━━ INPUT MATERIAL

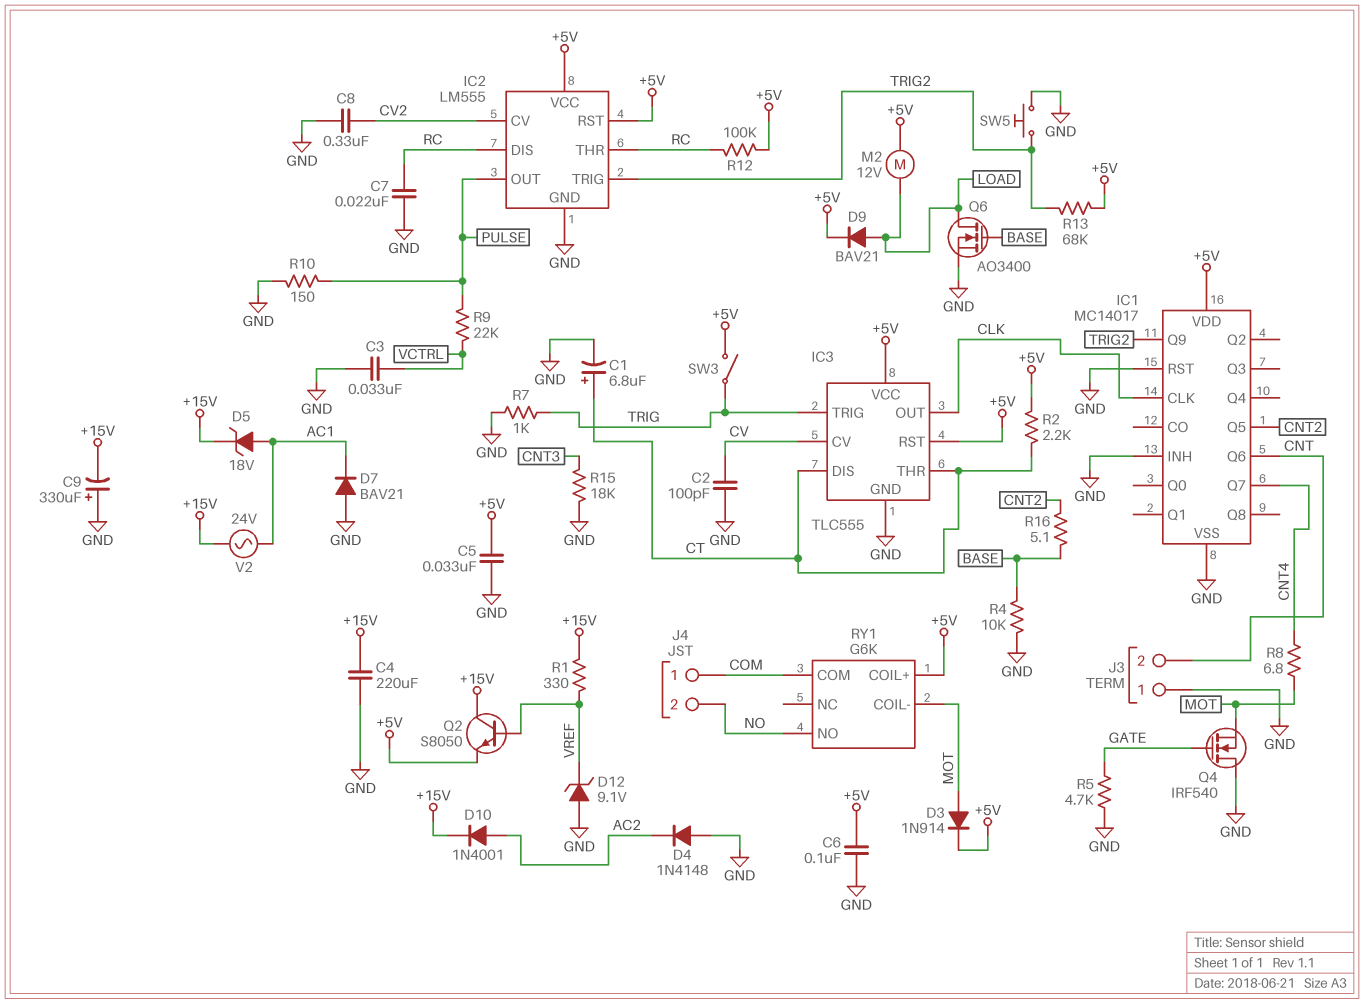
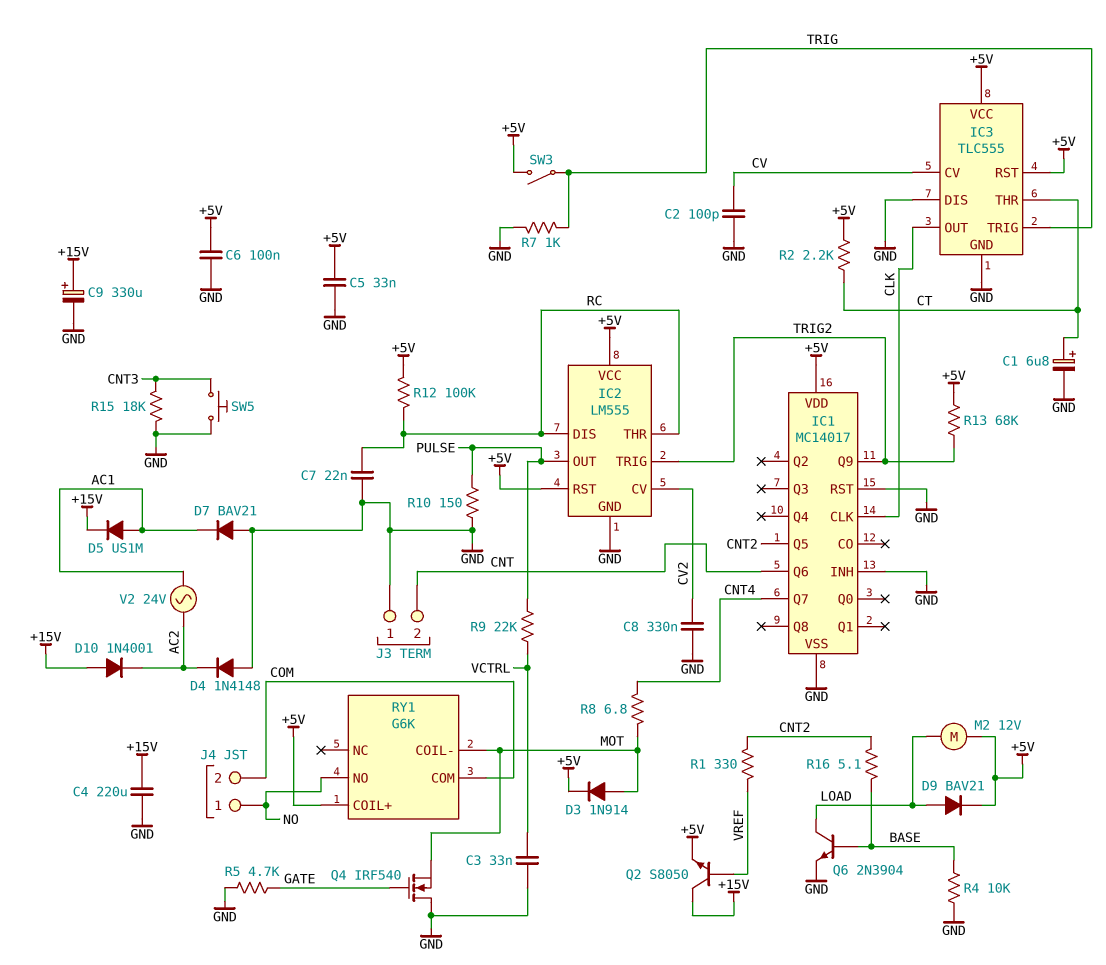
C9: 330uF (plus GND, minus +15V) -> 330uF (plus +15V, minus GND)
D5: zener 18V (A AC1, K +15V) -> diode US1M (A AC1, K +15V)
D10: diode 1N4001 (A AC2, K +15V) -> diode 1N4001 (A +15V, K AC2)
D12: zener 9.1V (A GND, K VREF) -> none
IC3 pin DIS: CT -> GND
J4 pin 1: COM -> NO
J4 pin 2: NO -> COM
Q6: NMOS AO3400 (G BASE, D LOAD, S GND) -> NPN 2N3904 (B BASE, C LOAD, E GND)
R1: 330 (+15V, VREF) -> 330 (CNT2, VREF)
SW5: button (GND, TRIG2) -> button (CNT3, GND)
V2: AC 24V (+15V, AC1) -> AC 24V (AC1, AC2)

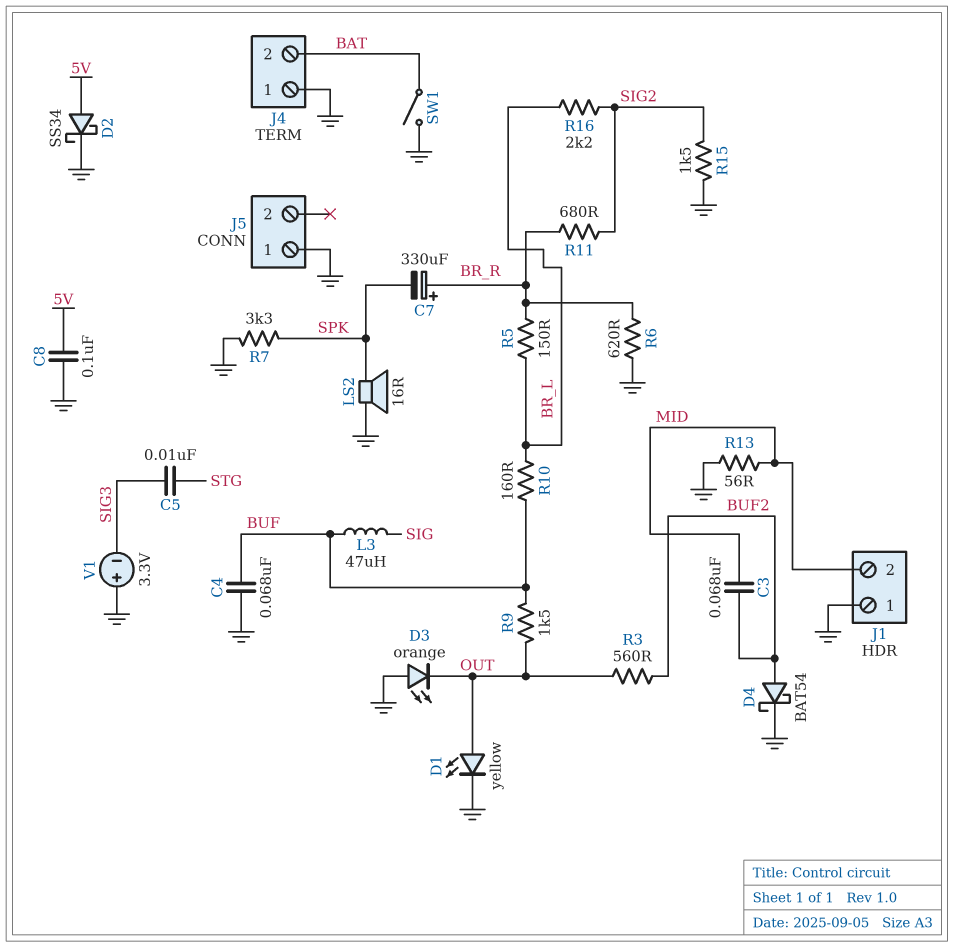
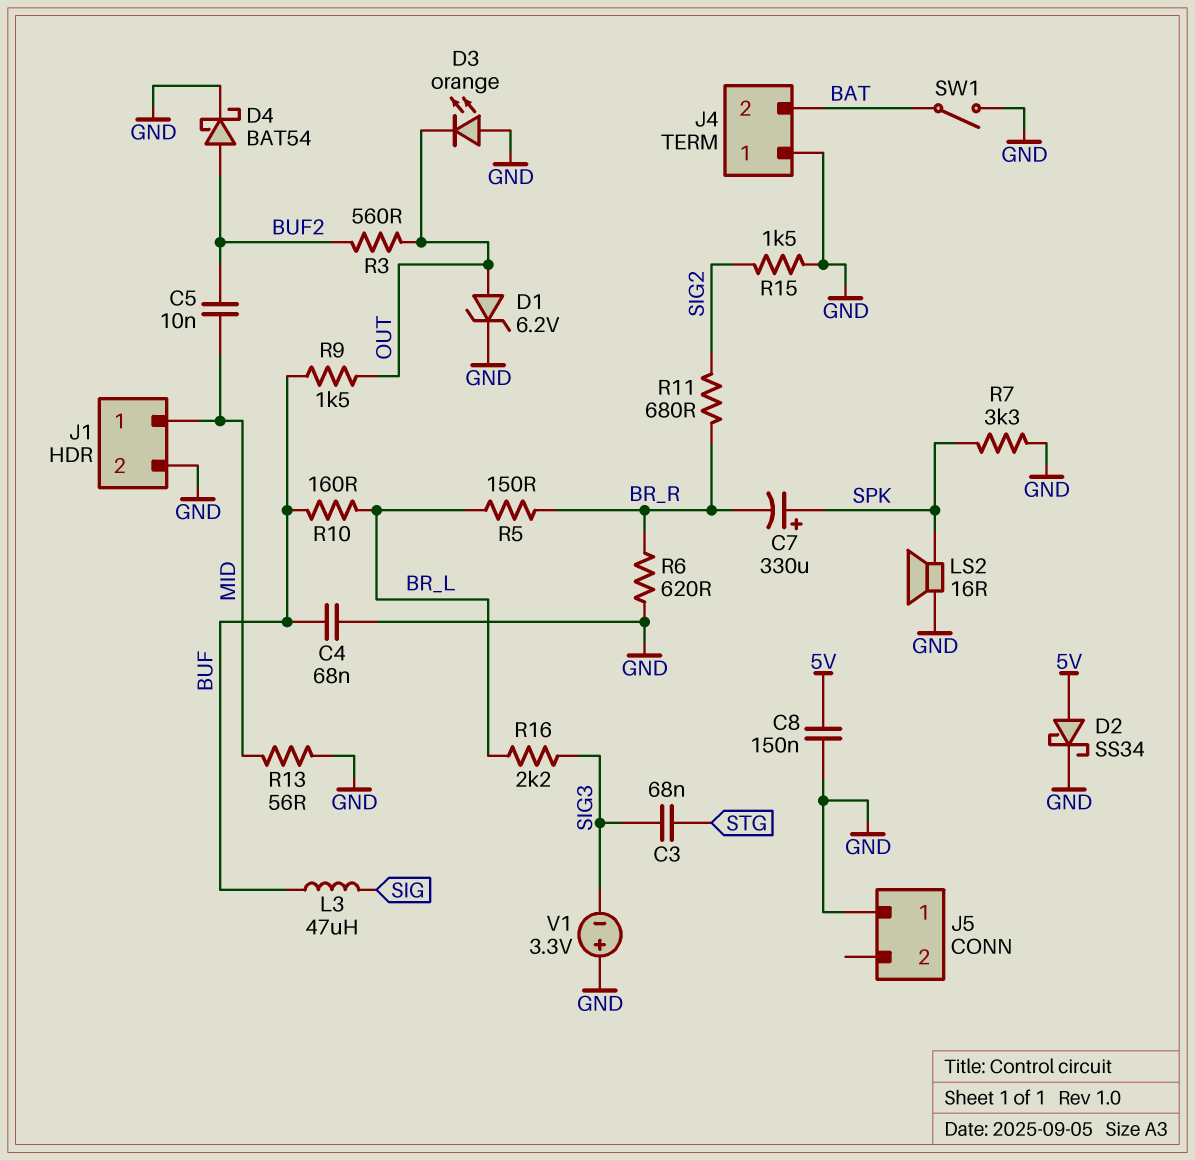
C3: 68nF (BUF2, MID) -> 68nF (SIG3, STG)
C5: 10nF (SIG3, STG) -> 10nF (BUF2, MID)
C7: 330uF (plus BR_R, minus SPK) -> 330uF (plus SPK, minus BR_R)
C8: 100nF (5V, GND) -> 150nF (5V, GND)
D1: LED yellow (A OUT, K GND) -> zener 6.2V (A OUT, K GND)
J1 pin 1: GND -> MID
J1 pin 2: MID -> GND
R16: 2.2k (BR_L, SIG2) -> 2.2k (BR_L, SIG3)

━━━━

REQUIRED WORK.
Your answer must be the exact lines from the start of the data through the line with "IC3 pin DIS: CT -> GND", inclusive, and nothing else; pictures do not belong in it.

SOLUTION.
C9: 330uF (plus GND, minus +15V) -> 330uF (plus +15V, minus GND)
D5: zener 18V (A AC1, K +15V) -> diode US1M (A AC1, K +15V)
D10: diode 1N4001 (A AC2, K +15V) -> diode 1N4001 (A +15V, K AC2)
D12: zener 9.1V (A GND, K VREF) -> none
IC3 pin DIS: CT -> GND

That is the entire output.